Instructions to follow — Could you set down exactly the lines of the data below, starting at the one that holds "white wallet: 8 -> 3" and ending at the one that holds "orange carrot: 6 -> 9", both included, and only those?
● ● ● ● ● ● ●
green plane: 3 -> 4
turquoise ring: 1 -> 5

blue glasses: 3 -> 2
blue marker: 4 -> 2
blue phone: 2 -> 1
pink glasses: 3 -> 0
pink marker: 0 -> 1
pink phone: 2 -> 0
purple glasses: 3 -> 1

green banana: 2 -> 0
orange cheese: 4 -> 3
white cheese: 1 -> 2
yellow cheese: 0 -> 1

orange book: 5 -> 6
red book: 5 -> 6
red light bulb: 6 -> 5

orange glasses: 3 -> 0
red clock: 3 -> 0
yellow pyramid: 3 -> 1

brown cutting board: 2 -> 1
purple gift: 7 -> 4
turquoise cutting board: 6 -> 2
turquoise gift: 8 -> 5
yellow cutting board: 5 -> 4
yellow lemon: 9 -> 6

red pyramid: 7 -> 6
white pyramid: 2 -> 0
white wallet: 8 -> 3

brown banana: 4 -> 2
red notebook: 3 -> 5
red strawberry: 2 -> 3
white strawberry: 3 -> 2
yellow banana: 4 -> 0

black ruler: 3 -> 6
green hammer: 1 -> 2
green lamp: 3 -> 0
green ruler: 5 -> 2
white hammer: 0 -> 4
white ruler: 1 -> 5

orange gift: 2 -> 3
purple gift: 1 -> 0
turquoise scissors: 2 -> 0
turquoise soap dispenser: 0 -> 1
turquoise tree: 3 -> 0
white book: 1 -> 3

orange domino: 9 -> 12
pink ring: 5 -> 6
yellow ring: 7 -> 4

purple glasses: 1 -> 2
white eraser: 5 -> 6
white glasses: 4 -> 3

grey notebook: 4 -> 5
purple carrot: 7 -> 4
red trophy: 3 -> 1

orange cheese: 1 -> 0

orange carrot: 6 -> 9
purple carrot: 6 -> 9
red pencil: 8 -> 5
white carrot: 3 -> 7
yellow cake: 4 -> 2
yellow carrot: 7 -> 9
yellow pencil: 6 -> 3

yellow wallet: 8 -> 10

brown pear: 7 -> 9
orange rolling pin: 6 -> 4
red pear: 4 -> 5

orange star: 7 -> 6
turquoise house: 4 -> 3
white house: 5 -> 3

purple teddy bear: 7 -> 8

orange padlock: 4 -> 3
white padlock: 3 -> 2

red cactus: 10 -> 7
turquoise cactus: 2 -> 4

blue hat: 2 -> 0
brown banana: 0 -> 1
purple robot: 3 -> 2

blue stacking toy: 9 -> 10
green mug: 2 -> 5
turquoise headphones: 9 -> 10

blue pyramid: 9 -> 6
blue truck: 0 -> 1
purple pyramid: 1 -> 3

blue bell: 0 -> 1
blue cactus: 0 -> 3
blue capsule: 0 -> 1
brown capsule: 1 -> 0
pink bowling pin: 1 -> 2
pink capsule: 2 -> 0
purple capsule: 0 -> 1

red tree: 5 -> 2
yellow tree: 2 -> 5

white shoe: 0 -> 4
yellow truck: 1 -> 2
● ● ● ● ● ● ●
Finished task —
white wallet: 8 -> 3

brown banana: 4 -> 2
red notebook: 3 -> 5
red strawberry: 2 -> 3
white strawberry: 3 -> 2
yellow banana: 4 -> 0

black ruler: 3 -> 6
green hammer: 1 -> 2
green lamp: 3 -> 0
green ruler: 5 -> 2
white hammer: 0 -> 4
white ruler: 1 -> 5

orange gift: 2 -> 3
purple gift: 1 -> 0
turquoise scissors: 2 -> 0
turquoise soap dispenser: 0 -> 1
turquoise tree: 3 -> 0
white book: 1 -> 3

orange domino: 9 -> 12
pink ring: 5 -> 6
yellow ring: 7 -> 4

purple glasses: 1 -> 2
white eraser: 5 -> 6
white glasses: 4 -> 3

grey notebook: 4 -> 5
purple carrot: 7 -> 4
red trophy: 3 -> 1

orange cheese: 1 -> 0

orange carrot: 6 -> 9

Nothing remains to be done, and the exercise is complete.